**PROBLEM REQUIREMENTS:** Reproduce the entries verbatim; no pictures.

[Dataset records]
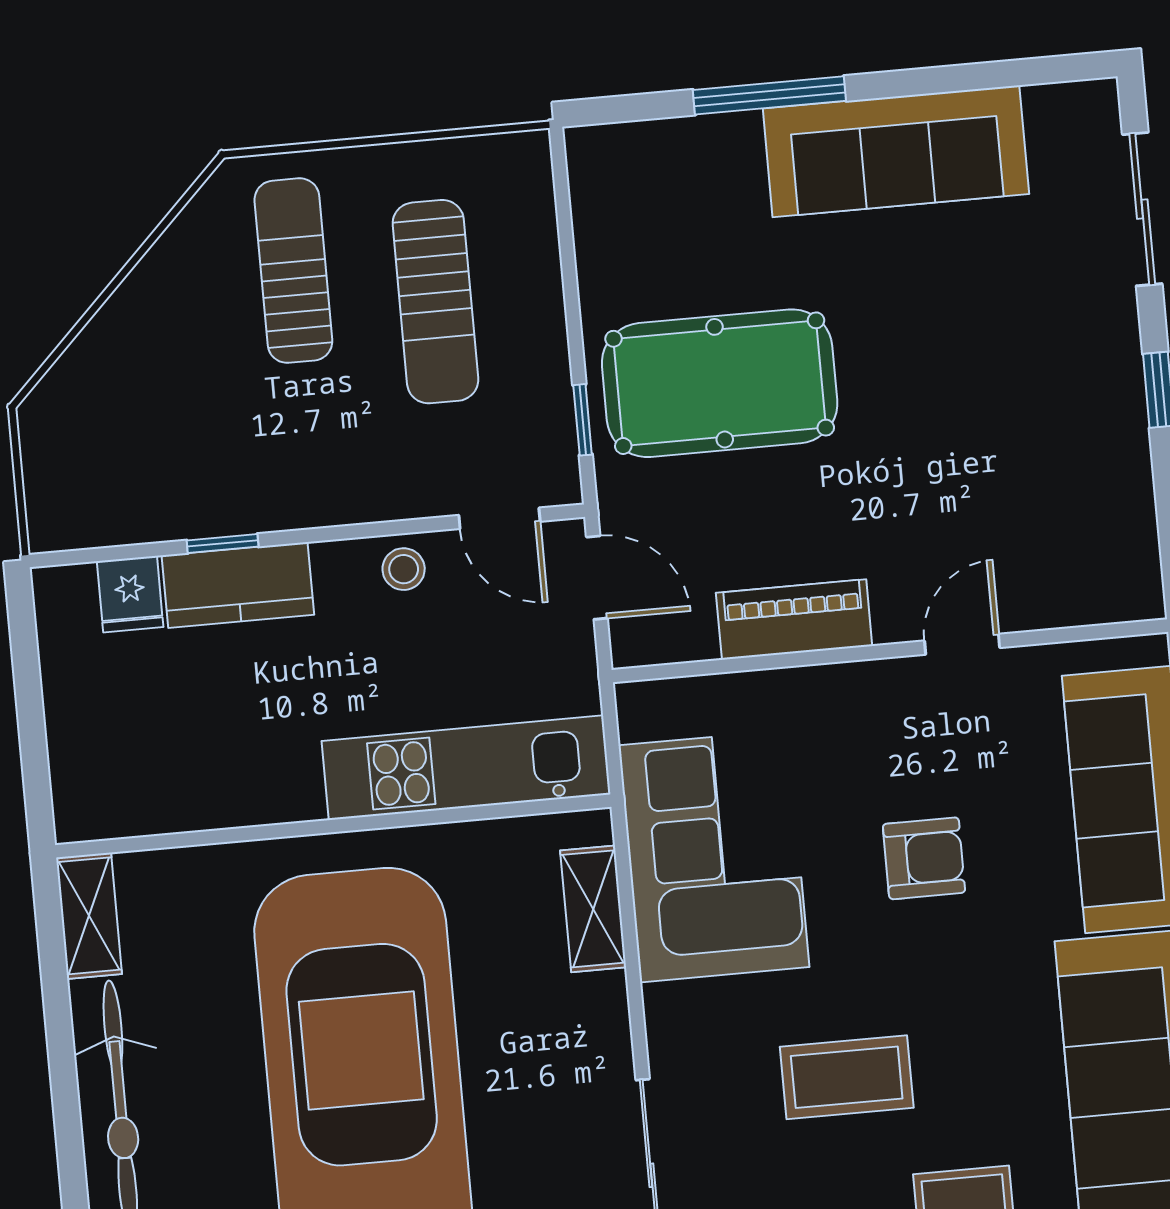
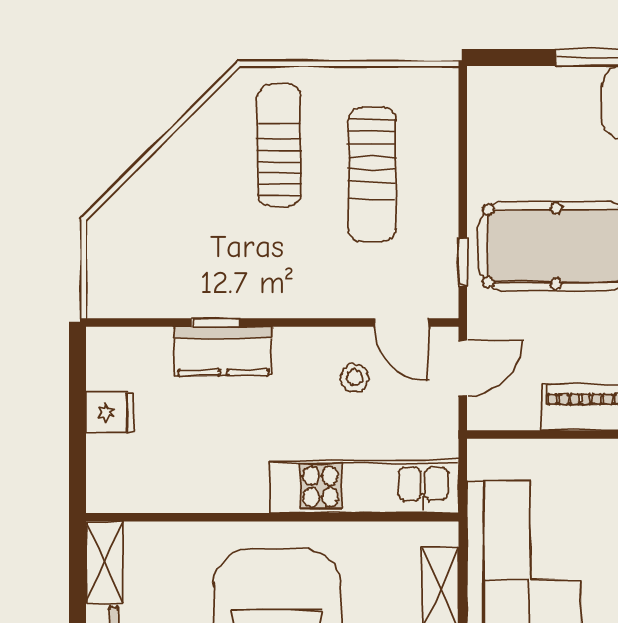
stool: (404, 569) -> (354, 378), moved
door: (597, 578) -> (463, 368), hinge flipped
fridge: (130, 594) -> (110, 412), moved, turned -90

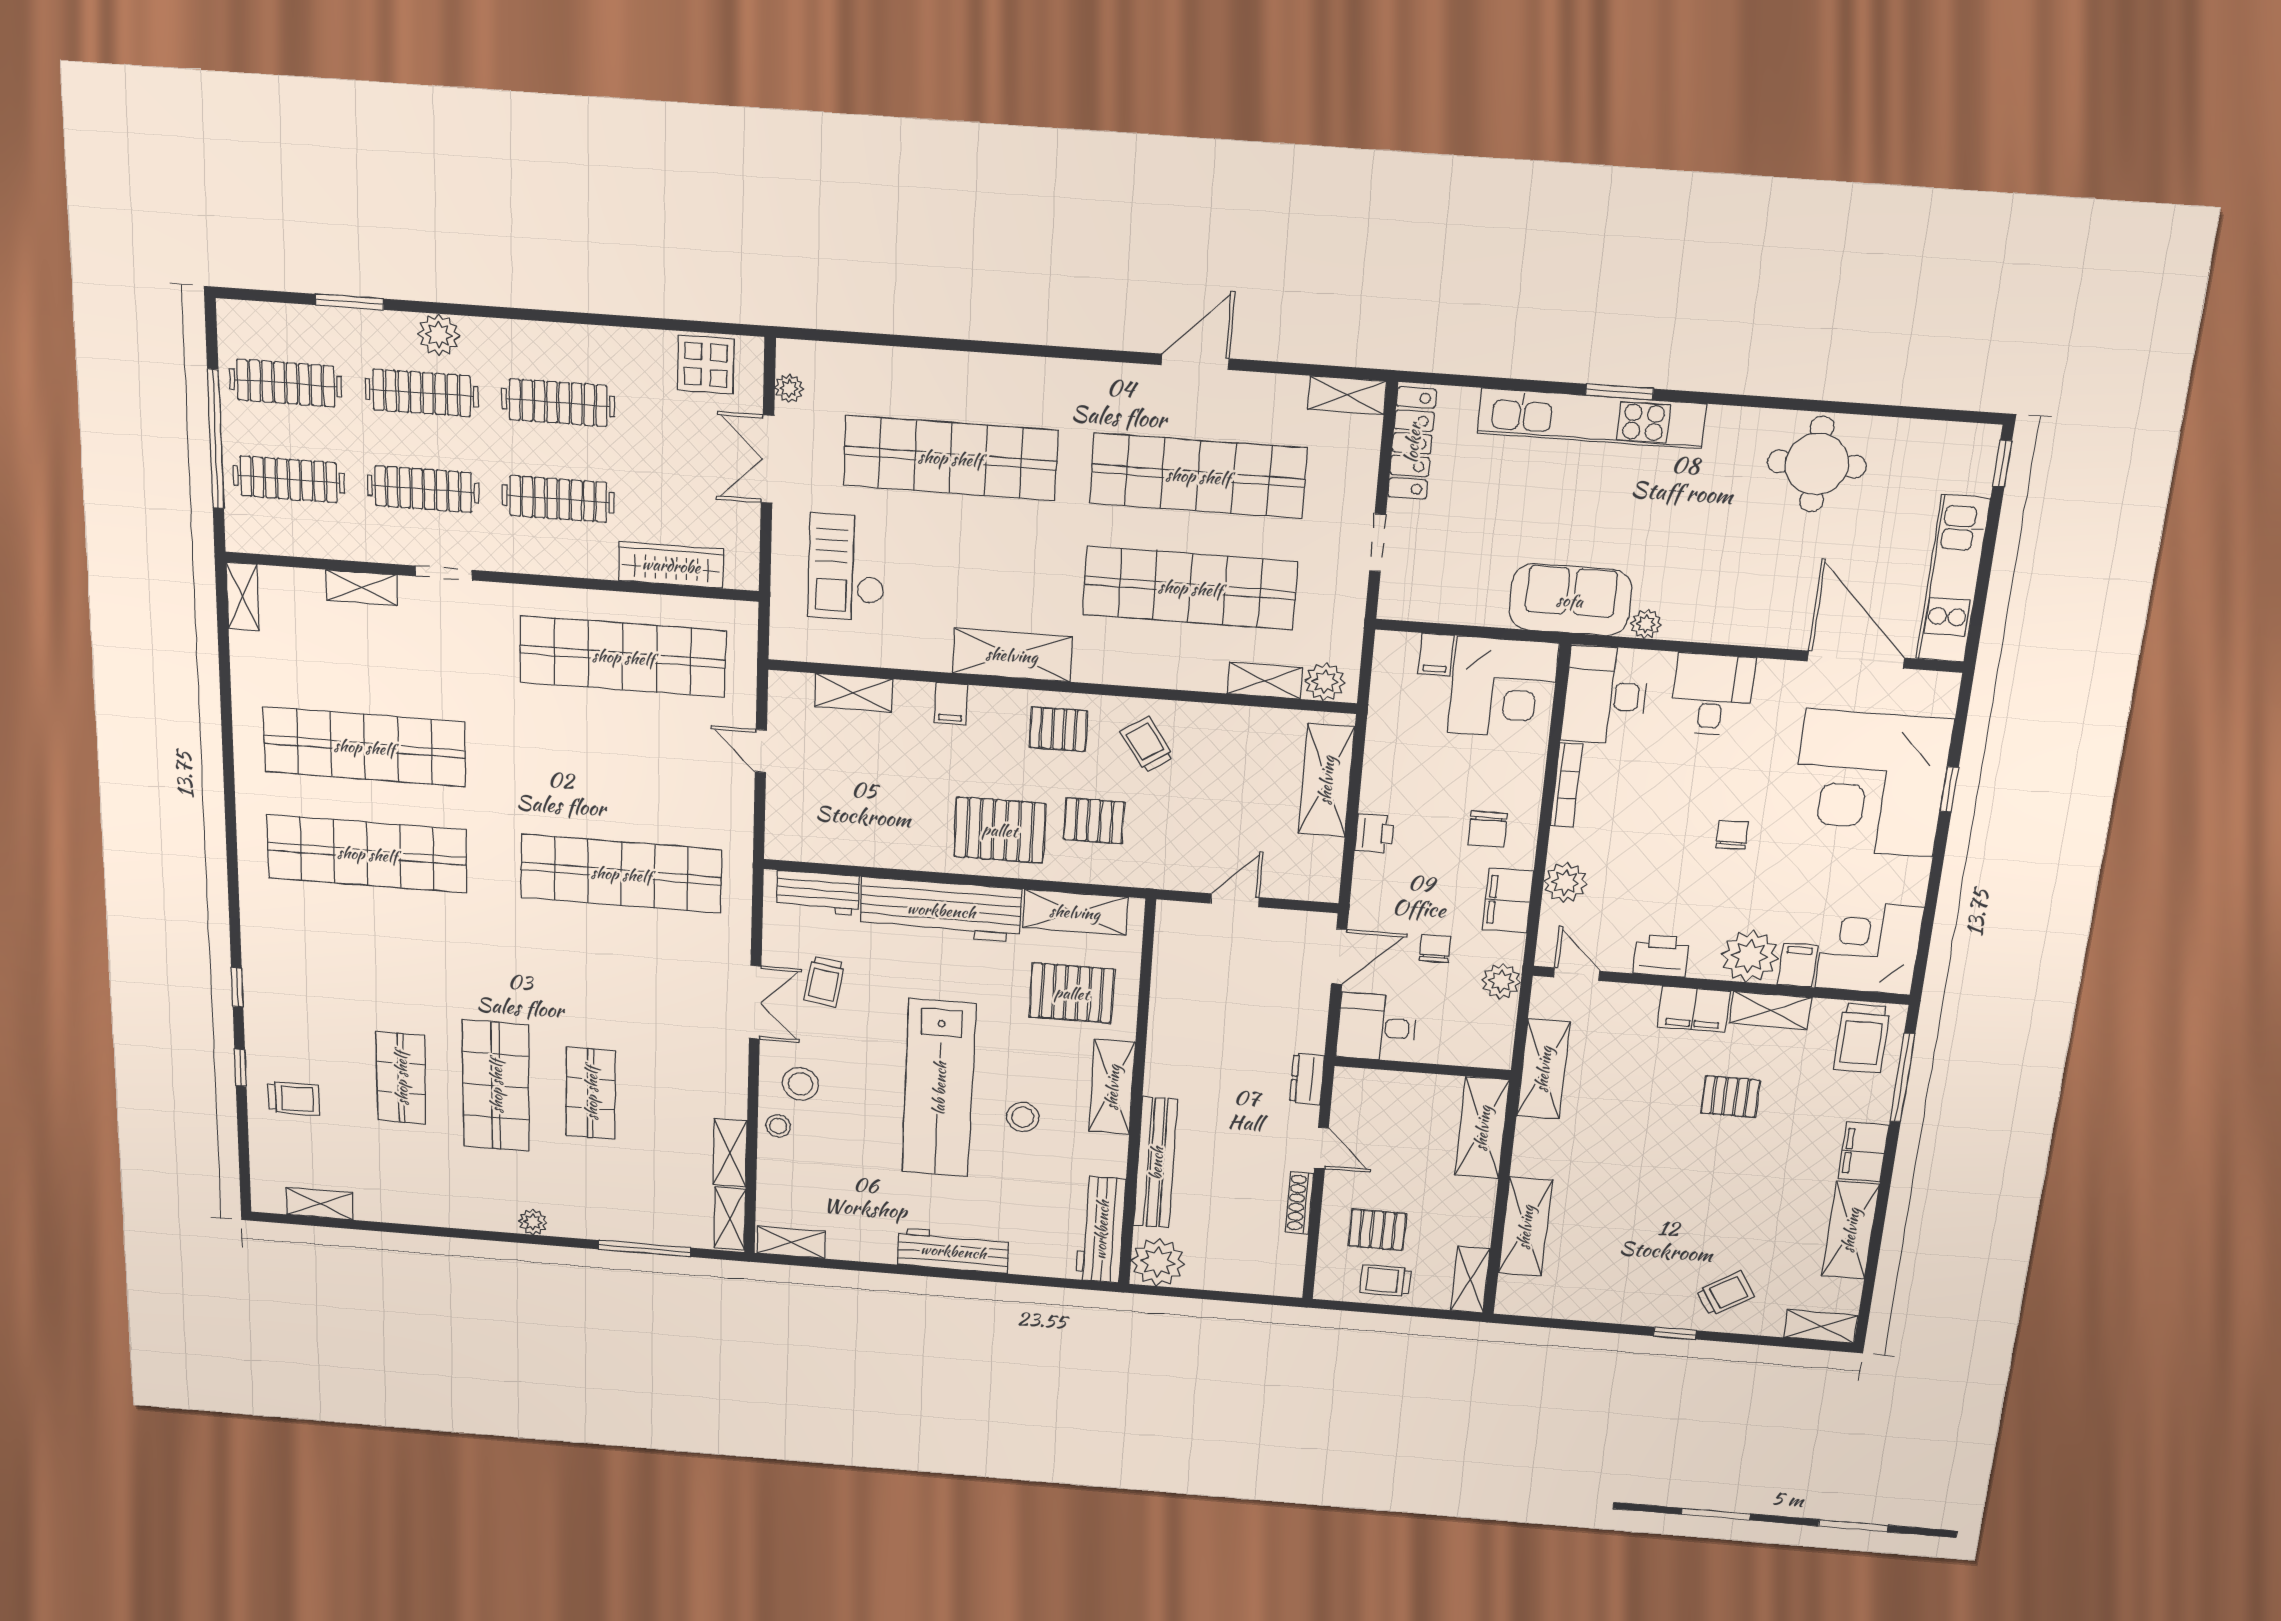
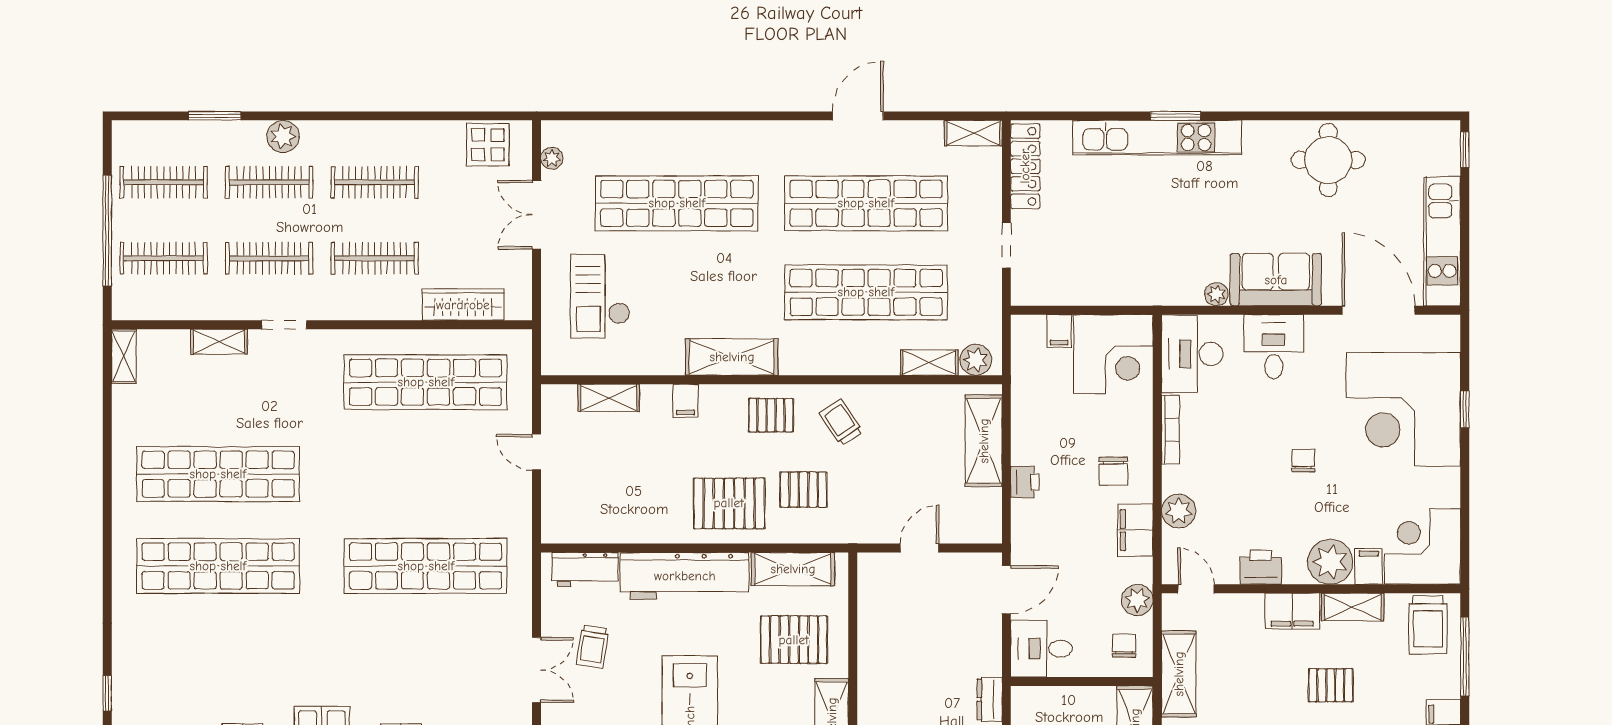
sofa: (1570, 600) -> (1276, 280), moved
chair: (1435, 948) -> (1124, 646), moved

**ANSWER SECTION:**
stool: (404, 569) -> (354, 378), moved
door: (597, 578) -> (463, 368), hinge flipped
fridge: (130, 594) -> (110, 412), moved, turned -90

sofa: (1570, 600) -> (1276, 280), moved
chair: (1435, 948) -> (1124, 646), moved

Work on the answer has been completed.